### [WORK TO BE COMPLETED]
What are the lines below, starting at the line containing "none -> white 2x2 slope [731,117,934,280]" and ending at the line containing "orange 1x2 brick [172,454,245,490]"? Write them out exactly, ends included, without pictures.

(Excerpts from a dataset)

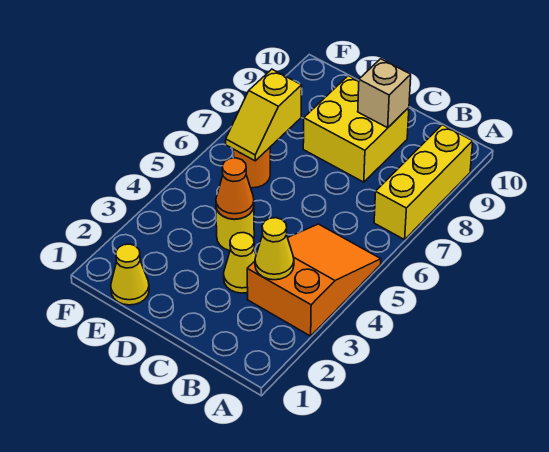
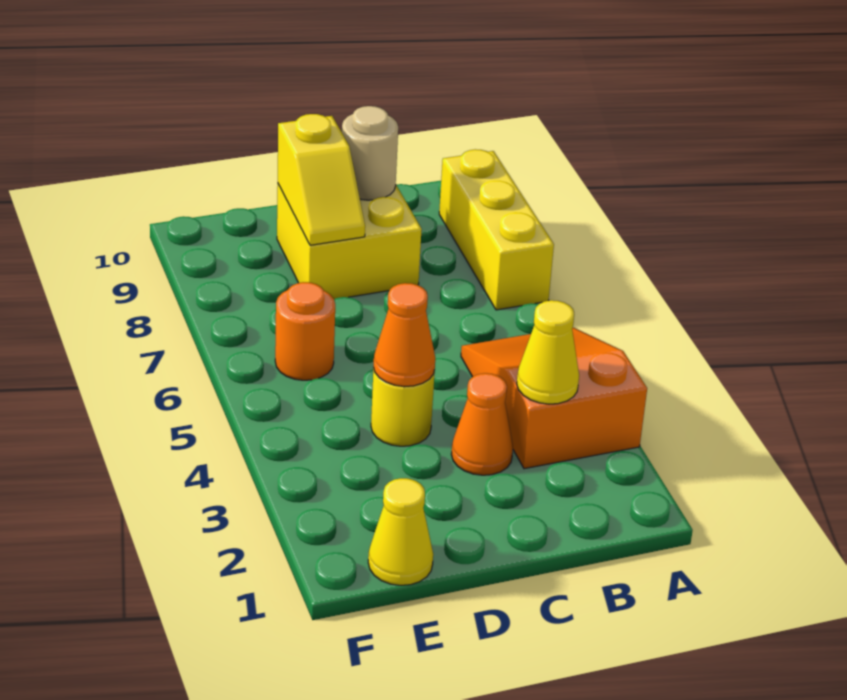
yellow 1x1 cone [224,233,256,293] -> orange 1x1 cone [451,373,513,475]
tan 1x1 brick [358,59,411,128] -> tan 1x1 round brick [342,106,398,200]
yellow 1x2 slope [226,69,302,161] -> yellow 1x2 slope moved to [278,114,365,245]

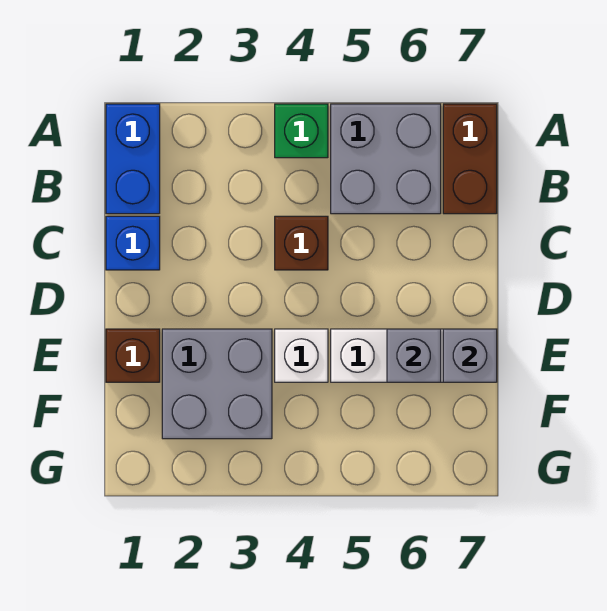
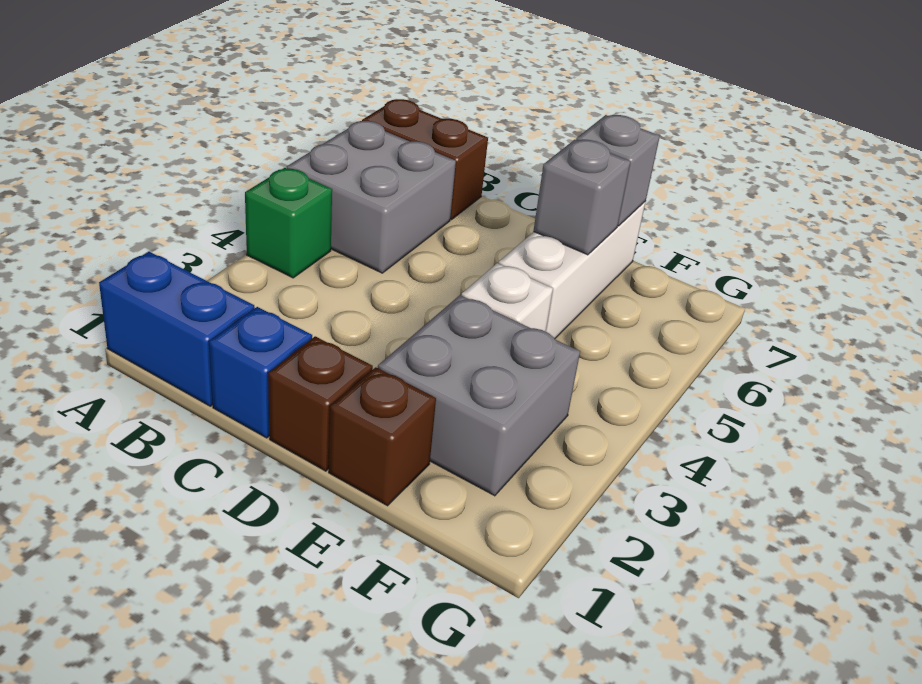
brown 1x1 brick [275,216,328,270] -> brown 1x1 brick moved to [268,336,373,471]

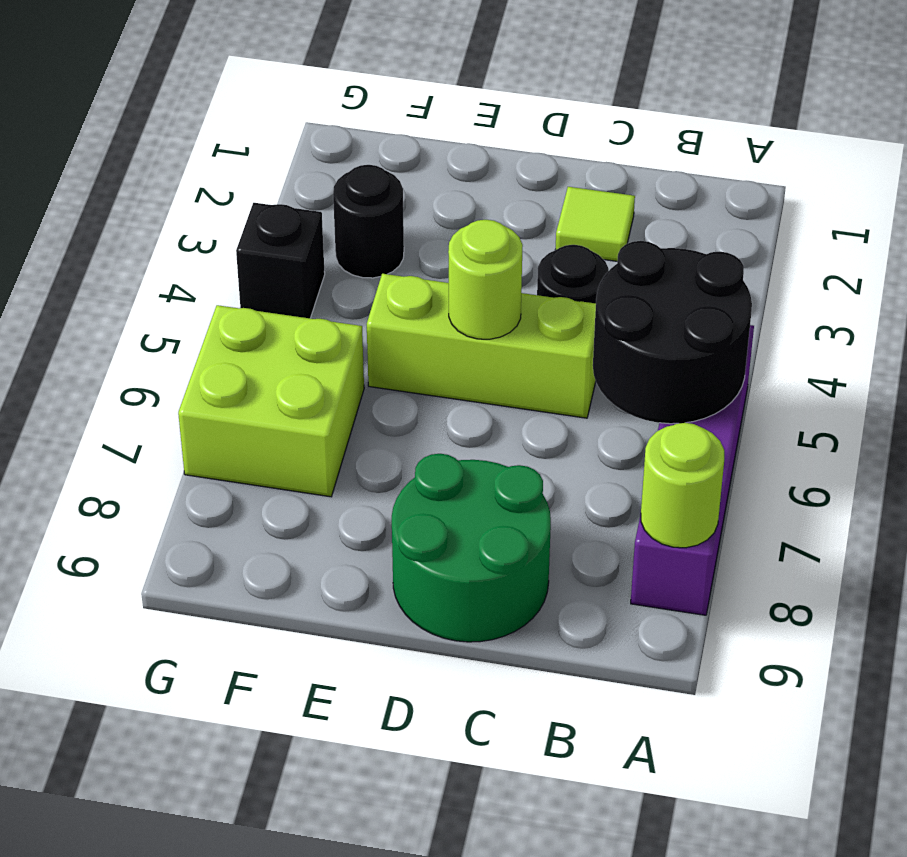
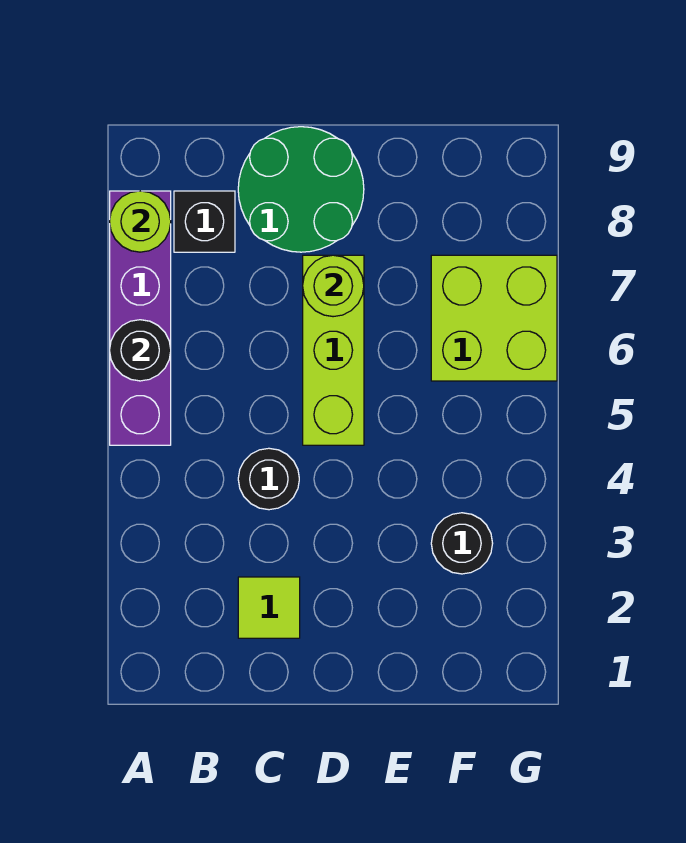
black 2x2 round brick [593,241,752,424] -> black 1x1 round brick [110,320,171,381]
lime 1x3 brick [367,274,596,418] -> lime 1x3 brick turned to [303,255,364,445]
lime 1x1 round brick [448,220,523,339] -> lime 1x1 round brick moved to [303,255,364,317]
black 1x1 brick [236,203,325,318] -> black 1x1 brick moved to [174,191,235,252]

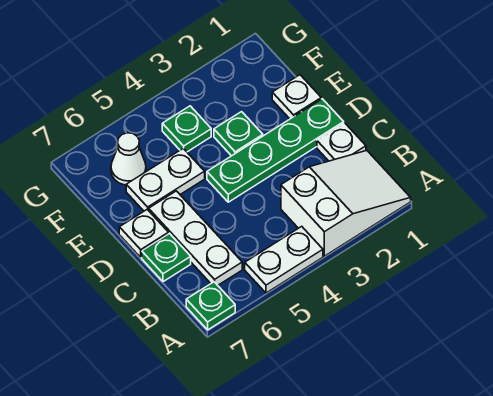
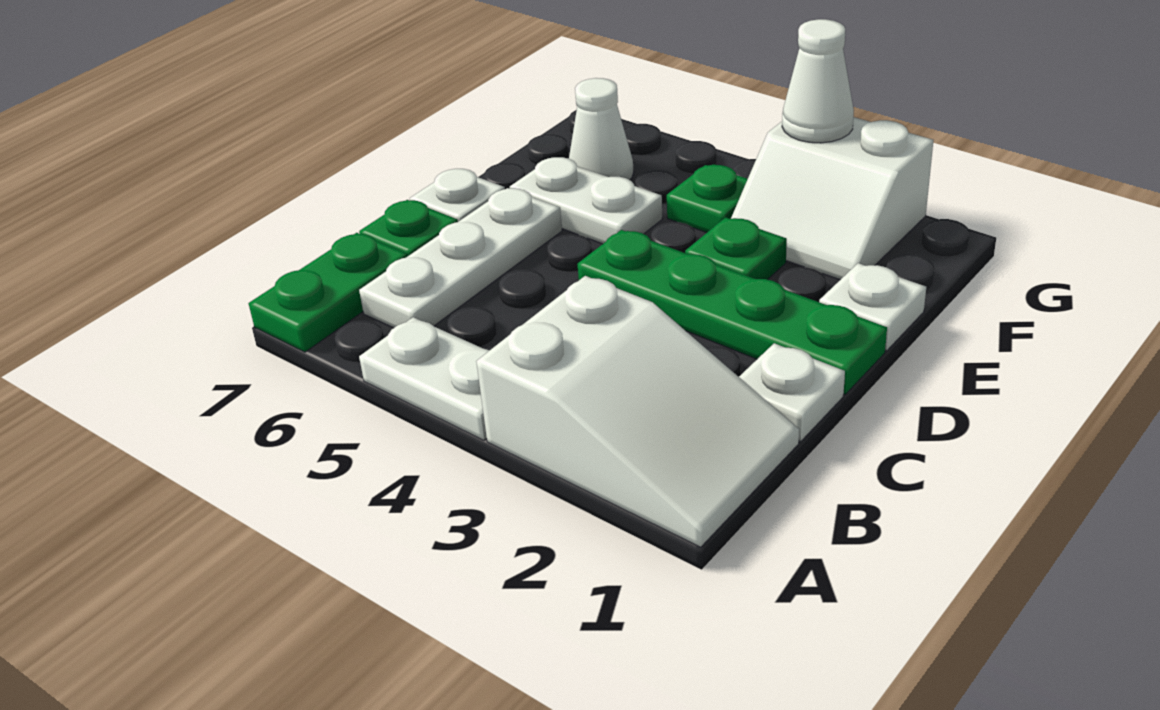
green 1x1 plate [186,282,235,330] -> green 1x2 plate [249,233,408,352]
none -> white 2x2 slope [731,117,934,280]
none -> white 1x1 cone [782,19,854,143]

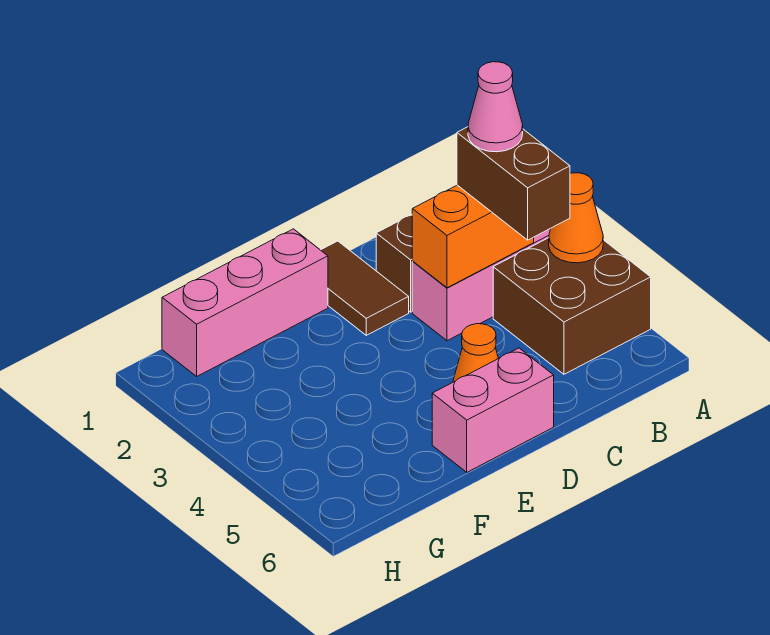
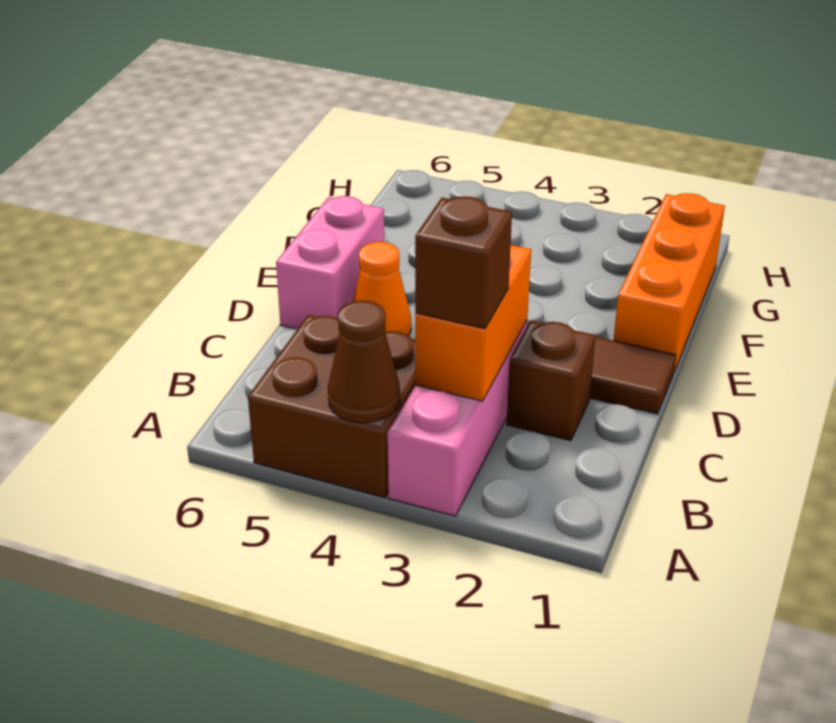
orange 1x1 cone [549,173,603,263] -> brown 1x1 cone [328,300,400,423]
brown 1x2 brick [457,127,570,240] -> brown 1x1 brick [415,196,512,329]
pink 1x1 cone [468,62,523,152] -> none
pink 1x3 brick [162,229,328,376] -> orange 1x3 brick [614,193,725,372]

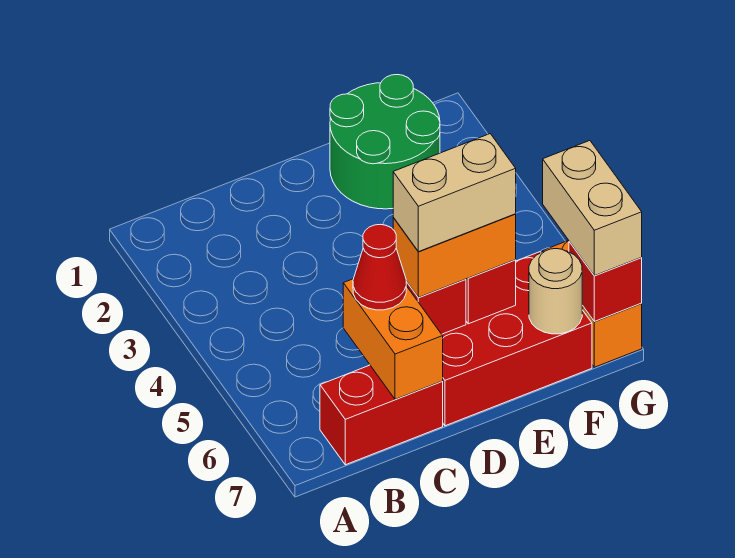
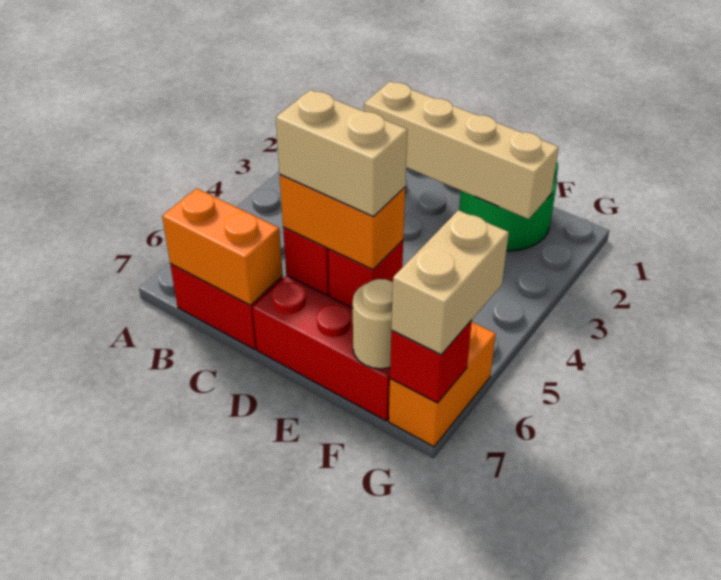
none -> tan 1x4 brick [364,81,559,219]
orange 1x2 brick [343,279,443,399] -> orange 1x2 brick turned to [162,188,283,305]
red 1x1 cone [353,224,406,310] -> none

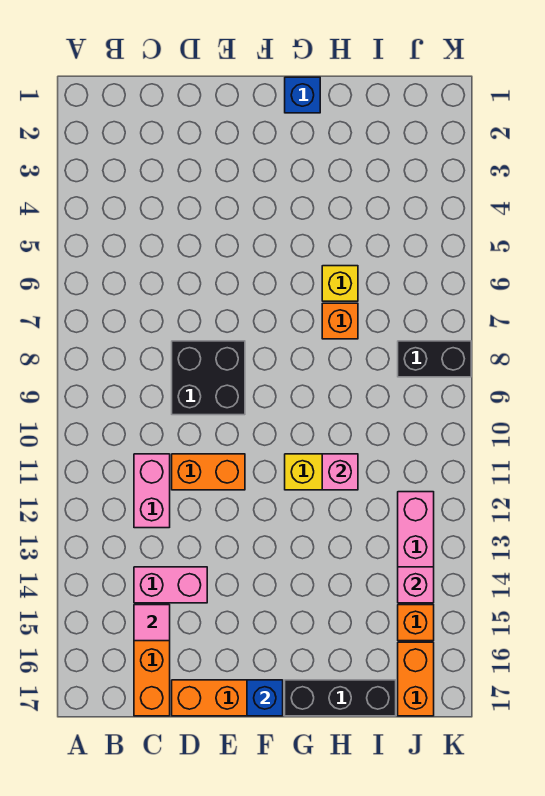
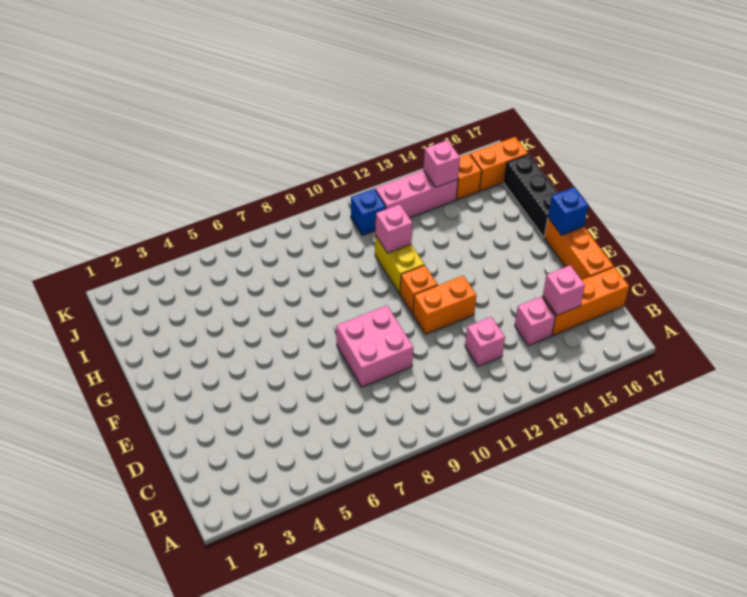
pink 1x2 brick [134,454,170,528] -> pink 1x1 brick [465,317,505,366]
pink 1x2 brick [134,567,207,603] -> pink 1x1 brick [515,297,556,346]
pink 1x1 tile [134,605,170,641] -> pink 1x1 brick [543,265,585,315]
black 2x2 brick [172,341,245,415] -> pink 2x2 brick [336,306,413,387]
orange 1x2 brick [172,454,245,490] -> orange 1x2 brick turned to [413,276,477,334]
blue 1x1 brick [285,77,320,113] -> blue 1x1 brick moved to [351,189,386,236]
yellow 1x1 brick [322,266,358,301] -> none
orange 1x1 brick [322,303,358,339] -> orange 1x1 brick moved to [400,265,438,314]
black 1x2 brick [398,341,471,377] -> none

### [EXERCISE OUTPUT]
none -> white 2x2 slope [731,117,934,280]
none -> white 1x1 cone [782,19,854,143]

orange 1x1 cone [549,173,603,263] -> brown 1x1 cone [328,300,400,423]
brown 1x2 brick [457,127,570,240] -> brown 1x1 brick [415,196,512,329]
pink 1x1 cone [468,62,523,152] -> none
pink 1x3 brick [162,229,328,376] -> orange 1x3 brick [614,193,725,372]

none -> tan 1x4 brick [364,81,559,219]
orange 1x2 brick [343,279,443,399] -> orange 1x2 brick turned to [162,188,283,305]
red 1x1 cone [353,224,406,310] -> none

pink 1x2 brick [134,454,170,528] -> pink 1x1 brick [465,317,505,366]
pink 1x2 brick [134,567,207,603] -> pink 1x1 brick [515,297,556,346]
pink 1x1 tile [134,605,170,641] -> pink 1x1 brick [543,265,585,315]
black 2x2 brick [172,341,245,415] -> pink 2x2 brick [336,306,413,387]
orange 1x2 brick [172,454,245,490] -> orange 1x2 brick turned to [413,276,477,334]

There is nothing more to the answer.